→ ИСХОДНЫЕ ЗАПИСИ:

--------------------------------------------------

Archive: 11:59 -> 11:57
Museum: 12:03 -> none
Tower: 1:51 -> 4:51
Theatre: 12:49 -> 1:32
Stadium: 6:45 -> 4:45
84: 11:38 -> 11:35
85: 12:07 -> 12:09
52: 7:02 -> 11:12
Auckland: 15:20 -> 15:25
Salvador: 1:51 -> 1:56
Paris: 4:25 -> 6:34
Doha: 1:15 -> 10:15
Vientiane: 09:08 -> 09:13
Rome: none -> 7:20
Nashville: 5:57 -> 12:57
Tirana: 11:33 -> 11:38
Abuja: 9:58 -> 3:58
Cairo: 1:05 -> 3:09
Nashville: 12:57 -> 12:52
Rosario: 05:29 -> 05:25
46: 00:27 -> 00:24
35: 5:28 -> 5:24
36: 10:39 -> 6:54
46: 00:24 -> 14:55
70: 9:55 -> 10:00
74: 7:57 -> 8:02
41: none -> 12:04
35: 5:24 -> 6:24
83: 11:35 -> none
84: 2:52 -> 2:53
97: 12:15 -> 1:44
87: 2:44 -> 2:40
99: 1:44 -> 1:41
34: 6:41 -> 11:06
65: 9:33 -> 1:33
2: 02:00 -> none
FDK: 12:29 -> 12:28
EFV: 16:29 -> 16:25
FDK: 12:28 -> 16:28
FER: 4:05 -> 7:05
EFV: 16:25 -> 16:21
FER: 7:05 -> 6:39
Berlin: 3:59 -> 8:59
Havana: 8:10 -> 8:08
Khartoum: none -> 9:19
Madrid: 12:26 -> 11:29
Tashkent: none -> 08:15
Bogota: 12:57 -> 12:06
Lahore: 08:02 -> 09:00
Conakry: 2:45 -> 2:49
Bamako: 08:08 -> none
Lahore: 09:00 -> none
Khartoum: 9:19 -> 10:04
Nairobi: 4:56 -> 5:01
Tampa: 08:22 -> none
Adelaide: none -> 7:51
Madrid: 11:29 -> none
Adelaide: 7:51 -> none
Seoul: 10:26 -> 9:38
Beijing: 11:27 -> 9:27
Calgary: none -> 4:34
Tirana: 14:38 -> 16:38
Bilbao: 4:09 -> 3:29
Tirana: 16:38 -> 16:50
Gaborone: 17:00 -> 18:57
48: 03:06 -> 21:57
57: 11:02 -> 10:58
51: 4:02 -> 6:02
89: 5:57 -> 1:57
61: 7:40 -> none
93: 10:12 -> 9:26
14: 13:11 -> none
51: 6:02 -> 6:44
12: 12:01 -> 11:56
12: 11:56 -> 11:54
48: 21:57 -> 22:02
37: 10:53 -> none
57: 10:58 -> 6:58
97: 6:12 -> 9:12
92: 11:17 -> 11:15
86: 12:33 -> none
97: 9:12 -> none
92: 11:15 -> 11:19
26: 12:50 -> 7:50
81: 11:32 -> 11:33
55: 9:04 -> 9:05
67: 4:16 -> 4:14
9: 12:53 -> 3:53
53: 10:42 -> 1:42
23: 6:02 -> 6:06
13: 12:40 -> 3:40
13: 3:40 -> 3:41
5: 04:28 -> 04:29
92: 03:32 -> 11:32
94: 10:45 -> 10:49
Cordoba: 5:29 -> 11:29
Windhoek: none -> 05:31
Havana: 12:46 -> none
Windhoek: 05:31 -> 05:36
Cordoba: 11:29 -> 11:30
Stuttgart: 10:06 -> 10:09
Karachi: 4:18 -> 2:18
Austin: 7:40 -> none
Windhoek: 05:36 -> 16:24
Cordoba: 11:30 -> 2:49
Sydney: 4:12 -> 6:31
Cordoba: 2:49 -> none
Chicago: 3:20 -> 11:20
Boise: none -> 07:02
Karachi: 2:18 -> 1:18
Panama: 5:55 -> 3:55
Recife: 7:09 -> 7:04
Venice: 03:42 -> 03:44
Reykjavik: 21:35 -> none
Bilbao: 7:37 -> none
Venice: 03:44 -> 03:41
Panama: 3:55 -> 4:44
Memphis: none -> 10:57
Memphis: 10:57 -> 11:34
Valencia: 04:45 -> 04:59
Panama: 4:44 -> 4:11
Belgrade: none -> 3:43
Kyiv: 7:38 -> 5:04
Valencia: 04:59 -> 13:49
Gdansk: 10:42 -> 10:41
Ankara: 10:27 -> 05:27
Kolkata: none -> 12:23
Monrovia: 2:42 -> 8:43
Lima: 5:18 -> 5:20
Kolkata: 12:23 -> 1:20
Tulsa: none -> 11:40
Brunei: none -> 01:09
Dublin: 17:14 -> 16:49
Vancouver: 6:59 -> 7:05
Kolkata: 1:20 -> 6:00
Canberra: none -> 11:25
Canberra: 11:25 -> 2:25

--------------------------------------------------

→ ЗАДАНИЕ: Перепишите все приведённые выше записи, заменив «Cordoba» на «Lagos». Остальное оставьте без изменений.

→ ПИСЬМЕННЫЙ ОТВЕТ:
Archive: 11:59 -> 11:57
Museum: 12:03 -> none
Tower: 1:51 -> 4:51
Theatre: 12:49 -> 1:32
Stadium: 6:45 -> 4:45
84: 11:38 -> 11:35
85: 12:07 -> 12:09
52: 7:02 -> 11:12
Auckland: 15:20 -> 15:25
Salvador: 1:51 -> 1:56
Paris: 4:25 -> 6:34
Doha: 1:15 -> 10:15
Vientiane: 09:08 -> 09:13
Rome: none -> 7:20
Nashville: 5:57 -> 12:57
Tirana: 11:33 -> 11:38
Abuja: 9:58 -> 3:58
Cairo: 1:05 -> 3:09
Nashville: 12:57 -> 12:52
Rosario: 05:29 -> 05:25
46: 00:27 -> 00:24
35: 5:28 -> 5:24
36: 10:39 -> 6:54
46: 00:24 -> 14:55
70: 9:55 -> 10:00
74: 7:57 -> 8:02
41: none -> 12:04
35: 5:24 -> 6:24
83: 11:35 -> none
84: 2:52 -> 2:53
97: 12:15 -> 1:44
87: 2:44 -> 2:40
99: 1:44 -> 1:41
34: 6:41 -> 11:06
65: 9:33 -> 1:33
2: 02:00 -> none
FDK: 12:29 -> 12:28
EFV: 16:29 -> 16:25
FDK: 12:28 -> 16:28
FER: 4:05 -> 7:05
EFV: 16:25 -> 16:21
FER: 7:05 -> 6:39
Berlin: 3:59 -> 8:59
Havana: 8:10 -> 8:08
Khartoum: none -> 9:19
Madrid: 12:26 -> 11:29
Tashkent: none -> 08:15
Bogota: 12:57 -> 12:06
Lahore: 08:02 -> 09:00
Conakry: 2:45 -> 2:49
Bamako: 08:08 -> none
Lahore: 09:00 -> none
Khartoum: 9:19 -> 10:04
Nairobi: 4:56 -> 5:01
Tampa: 08:22 -> none
Adelaide: none -> 7:51
Madrid: 11:29 -> none
Adelaide: 7:51 -> none
Seoul: 10:26 -> 9:38
Beijing: 11:27 -> 9:27
Calgary: none -> 4:34
Tirana: 14:38 -> 16:38
Bilbao: 4:09 -> 3:29
Tirana: 16:38 -> 16:50
Gaborone: 17:00 -> 18:57
48: 03:06 -> 21:57
57: 11:02 -> 10:58
51: 4:02 -> 6:02
89: 5:57 -> 1:57
61: 7:40 -> none
93: 10:12 -> 9:26
14: 13:11 -> none
51: 6:02 -> 6:44
12: 12:01 -> 11:56
12: 11:56 -> 11:54
48: 21:57 -> 22:02
37: 10:53 -> none
57: 10:58 -> 6:58
97: 6:12 -> 9:12
92: 11:17 -> 11:15
86: 12:33 -> none
97: 9:12 -> none
92: 11:15 -> 11:19
26: 12:50 -> 7:50
81: 11:32 -> 11:33
55: 9:04 -> 9:05
67: 4:16 -> 4:14
9: 12:53 -> 3:53
53: 10:42 -> 1:42
23: 6:02 -> 6:06
13: 12:40 -> 3:40
13: 3:40 -> 3:41
5: 04:28 -> 04:29
92: 03:32 -> 11:32
94: 10:45 -> 10:49
Lagos: 5:29 -> 11:29
Windhoek: none -> 05:31
Havana: 12:46 -> none
Windhoek: 05:31 -> 05:36
Lagos: 11:29 -> 11:30
Stuttgart: 10:06 -> 10:09
Karachi: 4:18 -> 2:18
Austin: 7:40 -> none
Windhoek: 05:36 -> 16:24
Lagos: 11:30 -> 2:49
Sydney: 4:12 -> 6:31
Lagos: 2:49 -> none
Chicago: 3:20 -> 11:20
Boise: none -> 07:02
Karachi: 2:18 -> 1:18
Panama: 5:55 -> 3:55
Recife: 7:09 -> 7:04
Venice: 03:42 -> 03:44
Reykjavik: 21:35 -> none
Bilbao: 7:37 -> none
Venice: 03:44 -> 03:41
Panama: 3:55 -> 4:44
Memphis: none -> 10:57
Memphis: 10:57 -> 11:34
Valencia: 04:45 -> 04:59
Panama: 4:44 -> 4:11
Belgrade: none -> 3:43
Kyiv: 7:38 -> 5:04
Valencia: 04:59 -> 13:49
Gdansk: 10:42 -> 10:41
Ankara: 10:27 -> 05:27
Kolkata: none -> 12:23
Monrovia: 2:42 -> 8:43
Lima: 5:18 -> 5:20
Kolkata: 12:23 -> 1:20
Tulsa: none -> 11:40
Brunei: none -> 01:09
Dublin: 17:14 -> 16:49
Vancouver: 6:59 -> 7:05
Kolkata: 1:20 -> 6:00
Canberra: none -> 11:25
Canberra: 11:25 -> 2:25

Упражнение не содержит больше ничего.